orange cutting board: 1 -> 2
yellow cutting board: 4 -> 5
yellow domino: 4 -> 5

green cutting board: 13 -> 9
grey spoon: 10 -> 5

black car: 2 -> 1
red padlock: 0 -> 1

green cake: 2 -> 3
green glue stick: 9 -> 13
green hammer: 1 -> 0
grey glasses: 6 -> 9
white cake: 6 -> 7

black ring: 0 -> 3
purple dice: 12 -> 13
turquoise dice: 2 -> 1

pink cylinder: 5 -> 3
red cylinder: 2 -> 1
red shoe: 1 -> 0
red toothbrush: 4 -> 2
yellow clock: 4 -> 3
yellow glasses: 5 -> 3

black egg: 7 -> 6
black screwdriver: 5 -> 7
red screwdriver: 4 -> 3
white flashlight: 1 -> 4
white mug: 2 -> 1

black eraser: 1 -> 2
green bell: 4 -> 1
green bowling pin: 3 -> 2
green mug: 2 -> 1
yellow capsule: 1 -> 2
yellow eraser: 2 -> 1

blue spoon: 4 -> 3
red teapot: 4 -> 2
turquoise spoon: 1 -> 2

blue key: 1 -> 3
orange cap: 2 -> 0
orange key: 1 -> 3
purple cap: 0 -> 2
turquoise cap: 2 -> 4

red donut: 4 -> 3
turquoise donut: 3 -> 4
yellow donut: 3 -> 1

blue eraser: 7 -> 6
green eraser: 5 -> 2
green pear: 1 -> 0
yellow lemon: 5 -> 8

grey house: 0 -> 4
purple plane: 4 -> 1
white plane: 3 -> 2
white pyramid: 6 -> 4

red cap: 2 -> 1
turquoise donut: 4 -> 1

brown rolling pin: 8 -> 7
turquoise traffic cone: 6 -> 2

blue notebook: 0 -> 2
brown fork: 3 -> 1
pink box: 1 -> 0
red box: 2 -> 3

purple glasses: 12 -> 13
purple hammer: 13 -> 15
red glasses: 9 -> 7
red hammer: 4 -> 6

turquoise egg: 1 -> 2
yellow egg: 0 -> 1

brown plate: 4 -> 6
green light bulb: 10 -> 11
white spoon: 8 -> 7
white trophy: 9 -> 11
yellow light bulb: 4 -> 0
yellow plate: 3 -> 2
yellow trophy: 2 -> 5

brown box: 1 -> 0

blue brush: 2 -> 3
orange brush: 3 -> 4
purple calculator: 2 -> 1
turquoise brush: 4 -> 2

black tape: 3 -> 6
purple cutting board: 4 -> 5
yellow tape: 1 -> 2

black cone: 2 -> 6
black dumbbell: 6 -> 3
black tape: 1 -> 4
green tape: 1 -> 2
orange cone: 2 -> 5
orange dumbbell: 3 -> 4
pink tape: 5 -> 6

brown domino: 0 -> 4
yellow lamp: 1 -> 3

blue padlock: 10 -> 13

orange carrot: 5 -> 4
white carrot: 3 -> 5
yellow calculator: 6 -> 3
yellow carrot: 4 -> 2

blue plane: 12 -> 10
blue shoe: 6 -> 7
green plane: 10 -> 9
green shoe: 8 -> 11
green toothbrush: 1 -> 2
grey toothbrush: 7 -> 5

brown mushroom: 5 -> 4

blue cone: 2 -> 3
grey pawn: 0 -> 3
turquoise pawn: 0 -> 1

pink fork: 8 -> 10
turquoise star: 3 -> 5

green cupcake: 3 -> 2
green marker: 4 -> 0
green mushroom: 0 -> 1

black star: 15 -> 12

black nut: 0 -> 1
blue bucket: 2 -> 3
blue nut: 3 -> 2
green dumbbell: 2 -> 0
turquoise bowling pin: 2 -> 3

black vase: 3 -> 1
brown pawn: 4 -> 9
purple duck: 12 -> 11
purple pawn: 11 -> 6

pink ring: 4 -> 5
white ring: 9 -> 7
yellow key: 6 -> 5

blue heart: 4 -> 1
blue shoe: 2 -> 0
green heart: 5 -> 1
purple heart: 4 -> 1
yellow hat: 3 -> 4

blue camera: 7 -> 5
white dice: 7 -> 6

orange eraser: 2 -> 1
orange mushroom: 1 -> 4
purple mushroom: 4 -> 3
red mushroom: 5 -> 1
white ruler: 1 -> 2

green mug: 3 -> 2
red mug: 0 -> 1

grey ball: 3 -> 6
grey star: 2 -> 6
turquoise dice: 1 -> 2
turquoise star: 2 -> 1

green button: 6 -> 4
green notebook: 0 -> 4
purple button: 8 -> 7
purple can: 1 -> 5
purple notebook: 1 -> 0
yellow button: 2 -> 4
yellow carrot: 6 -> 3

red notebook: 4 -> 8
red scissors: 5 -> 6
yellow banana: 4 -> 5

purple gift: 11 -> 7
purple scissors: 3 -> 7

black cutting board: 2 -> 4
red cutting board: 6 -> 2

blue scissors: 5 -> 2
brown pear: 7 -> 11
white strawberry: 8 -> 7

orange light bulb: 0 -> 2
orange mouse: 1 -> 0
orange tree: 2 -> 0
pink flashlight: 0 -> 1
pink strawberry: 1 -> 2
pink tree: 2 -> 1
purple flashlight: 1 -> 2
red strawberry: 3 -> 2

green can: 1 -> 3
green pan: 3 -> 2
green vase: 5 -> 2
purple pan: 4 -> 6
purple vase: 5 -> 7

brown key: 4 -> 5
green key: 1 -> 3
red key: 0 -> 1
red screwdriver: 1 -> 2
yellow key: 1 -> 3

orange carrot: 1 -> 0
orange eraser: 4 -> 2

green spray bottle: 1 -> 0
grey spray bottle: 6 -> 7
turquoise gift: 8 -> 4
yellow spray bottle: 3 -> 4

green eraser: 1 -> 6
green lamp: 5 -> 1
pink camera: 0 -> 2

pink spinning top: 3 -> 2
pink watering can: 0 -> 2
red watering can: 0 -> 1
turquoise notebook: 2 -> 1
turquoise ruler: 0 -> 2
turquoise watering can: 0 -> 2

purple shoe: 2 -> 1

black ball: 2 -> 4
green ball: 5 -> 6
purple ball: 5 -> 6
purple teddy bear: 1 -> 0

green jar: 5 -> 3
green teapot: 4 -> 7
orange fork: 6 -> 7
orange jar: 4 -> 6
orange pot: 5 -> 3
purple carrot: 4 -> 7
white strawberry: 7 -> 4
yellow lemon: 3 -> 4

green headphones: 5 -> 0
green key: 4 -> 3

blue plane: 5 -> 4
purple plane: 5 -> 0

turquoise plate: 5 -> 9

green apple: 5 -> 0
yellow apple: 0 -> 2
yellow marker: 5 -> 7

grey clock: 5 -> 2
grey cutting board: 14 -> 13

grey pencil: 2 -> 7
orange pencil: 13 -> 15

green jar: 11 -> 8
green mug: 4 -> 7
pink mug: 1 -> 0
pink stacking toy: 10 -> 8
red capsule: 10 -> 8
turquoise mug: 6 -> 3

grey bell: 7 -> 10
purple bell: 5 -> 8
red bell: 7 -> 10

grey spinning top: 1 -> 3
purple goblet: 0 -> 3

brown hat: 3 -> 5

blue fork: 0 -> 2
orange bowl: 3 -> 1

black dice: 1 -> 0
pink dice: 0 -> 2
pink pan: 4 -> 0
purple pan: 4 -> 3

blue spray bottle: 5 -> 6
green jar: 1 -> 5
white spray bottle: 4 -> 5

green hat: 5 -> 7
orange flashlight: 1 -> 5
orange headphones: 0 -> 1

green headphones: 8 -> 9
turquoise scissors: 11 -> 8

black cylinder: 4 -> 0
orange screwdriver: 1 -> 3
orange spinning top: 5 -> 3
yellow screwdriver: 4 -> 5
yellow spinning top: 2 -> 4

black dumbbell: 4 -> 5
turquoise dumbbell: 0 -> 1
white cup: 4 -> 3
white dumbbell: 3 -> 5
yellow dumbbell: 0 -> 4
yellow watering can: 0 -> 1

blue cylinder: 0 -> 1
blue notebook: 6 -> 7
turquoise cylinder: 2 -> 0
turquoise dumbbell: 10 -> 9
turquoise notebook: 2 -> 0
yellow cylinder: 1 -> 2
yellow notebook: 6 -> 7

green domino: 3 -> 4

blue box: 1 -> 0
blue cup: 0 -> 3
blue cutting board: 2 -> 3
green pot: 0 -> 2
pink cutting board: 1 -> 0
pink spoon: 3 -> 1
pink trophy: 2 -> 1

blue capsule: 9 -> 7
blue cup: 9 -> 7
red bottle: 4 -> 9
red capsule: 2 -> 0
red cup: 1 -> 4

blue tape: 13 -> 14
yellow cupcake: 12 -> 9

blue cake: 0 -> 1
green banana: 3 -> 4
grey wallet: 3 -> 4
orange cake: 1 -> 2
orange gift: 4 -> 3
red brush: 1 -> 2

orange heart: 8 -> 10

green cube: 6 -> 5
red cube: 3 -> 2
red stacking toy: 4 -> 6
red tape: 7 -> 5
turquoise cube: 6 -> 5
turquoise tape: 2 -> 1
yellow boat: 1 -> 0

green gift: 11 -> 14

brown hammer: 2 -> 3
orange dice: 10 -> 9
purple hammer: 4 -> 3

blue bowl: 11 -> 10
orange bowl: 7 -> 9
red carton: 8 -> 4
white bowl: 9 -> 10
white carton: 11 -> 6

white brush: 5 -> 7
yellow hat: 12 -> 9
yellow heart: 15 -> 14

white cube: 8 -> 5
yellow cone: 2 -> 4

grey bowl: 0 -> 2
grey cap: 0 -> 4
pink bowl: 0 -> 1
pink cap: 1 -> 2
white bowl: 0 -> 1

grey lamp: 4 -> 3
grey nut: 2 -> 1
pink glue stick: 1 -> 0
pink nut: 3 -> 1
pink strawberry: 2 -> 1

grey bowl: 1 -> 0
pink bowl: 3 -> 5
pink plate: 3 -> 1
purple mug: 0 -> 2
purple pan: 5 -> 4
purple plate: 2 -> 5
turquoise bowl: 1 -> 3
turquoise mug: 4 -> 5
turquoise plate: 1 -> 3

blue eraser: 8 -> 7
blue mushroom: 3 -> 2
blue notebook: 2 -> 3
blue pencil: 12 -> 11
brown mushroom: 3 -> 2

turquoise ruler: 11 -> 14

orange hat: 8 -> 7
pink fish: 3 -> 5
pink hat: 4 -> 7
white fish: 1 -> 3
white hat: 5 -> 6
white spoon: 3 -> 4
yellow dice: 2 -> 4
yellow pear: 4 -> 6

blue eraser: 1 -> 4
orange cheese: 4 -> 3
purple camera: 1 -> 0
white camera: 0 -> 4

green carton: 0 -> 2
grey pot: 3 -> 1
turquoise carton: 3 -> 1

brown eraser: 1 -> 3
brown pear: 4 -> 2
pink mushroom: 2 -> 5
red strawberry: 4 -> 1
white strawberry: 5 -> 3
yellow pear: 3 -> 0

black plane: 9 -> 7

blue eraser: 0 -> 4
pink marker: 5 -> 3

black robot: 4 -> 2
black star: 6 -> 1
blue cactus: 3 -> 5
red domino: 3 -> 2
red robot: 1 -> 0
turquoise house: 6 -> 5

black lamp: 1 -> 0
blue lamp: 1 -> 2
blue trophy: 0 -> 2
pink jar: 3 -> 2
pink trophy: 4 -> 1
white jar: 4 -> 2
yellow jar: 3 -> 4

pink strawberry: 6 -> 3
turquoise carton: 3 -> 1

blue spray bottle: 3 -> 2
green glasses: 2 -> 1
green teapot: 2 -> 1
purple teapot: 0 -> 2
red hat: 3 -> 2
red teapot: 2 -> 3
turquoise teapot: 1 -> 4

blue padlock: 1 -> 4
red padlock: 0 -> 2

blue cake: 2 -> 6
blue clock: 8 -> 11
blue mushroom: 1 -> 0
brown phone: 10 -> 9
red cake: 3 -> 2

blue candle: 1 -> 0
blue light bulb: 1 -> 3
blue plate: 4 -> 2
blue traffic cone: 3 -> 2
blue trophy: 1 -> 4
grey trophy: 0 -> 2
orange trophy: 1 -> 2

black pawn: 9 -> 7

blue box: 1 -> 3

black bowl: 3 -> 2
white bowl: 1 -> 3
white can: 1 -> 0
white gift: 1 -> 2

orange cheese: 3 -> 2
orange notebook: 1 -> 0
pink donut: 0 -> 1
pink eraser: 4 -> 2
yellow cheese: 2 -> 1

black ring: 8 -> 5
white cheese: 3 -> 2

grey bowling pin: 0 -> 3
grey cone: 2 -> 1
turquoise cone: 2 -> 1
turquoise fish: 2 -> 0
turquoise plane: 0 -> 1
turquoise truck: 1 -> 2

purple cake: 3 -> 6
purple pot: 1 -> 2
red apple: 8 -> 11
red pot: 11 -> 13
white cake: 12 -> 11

● ● ● ● ● ● ●

**TRY IT:**
Out of the entries above, write out only the lines between the line holding "black tape: 1 -> 4" and the line holding "purple mushroom: 4 -> 3", inclusive, each exactly as given.

**YOUR RESPONSE:**
black tape: 1 -> 4
green tape: 1 -> 2
orange cone: 2 -> 5
orange dumbbell: 3 -> 4
pink tape: 5 -> 6

brown domino: 0 -> 4
yellow lamp: 1 -> 3

blue padlock: 10 -> 13

orange carrot: 5 -> 4
white carrot: 3 -> 5
yellow calculator: 6 -> 3
yellow carrot: 4 -> 2

blue plane: 12 -> 10
blue shoe: 6 -> 7
green plane: 10 -> 9
green shoe: 8 -> 11
green toothbrush: 1 -> 2
grey toothbrush: 7 -> 5

brown mushroom: 5 -> 4

blue cone: 2 -> 3
grey pawn: 0 -> 3
turquoise pawn: 0 -> 1

pink fork: 8 -> 10
turquoise star: 3 -> 5

green cupcake: 3 -> 2
green marker: 4 -> 0
green mushroom: 0 -> 1

black star: 15 -> 12

black nut: 0 -> 1
blue bucket: 2 -> 3
blue nut: 3 -> 2
green dumbbell: 2 -> 0
turquoise bowling pin: 2 -> 3

black vase: 3 -> 1
brown pawn: 4 -> 9
purple duck: 12 -> 11
purple pawn: 11 -> 6

pink ring: 4 -> 5
white ring: 9 -> 7
yellow key: 6 -> 5

blue heart: 4 -> 1
blue shoe: 2 -> 0
green heart: 5 -> 1
purple heart: 4 -> 1
yellow hat: 3 -> 4

blue camera: 7 -> 5
white dice: 7 -> 6

orange eraser: 2 -> 1
orange mushroom: 1 -> 4
purple mushroom: 4 -> 3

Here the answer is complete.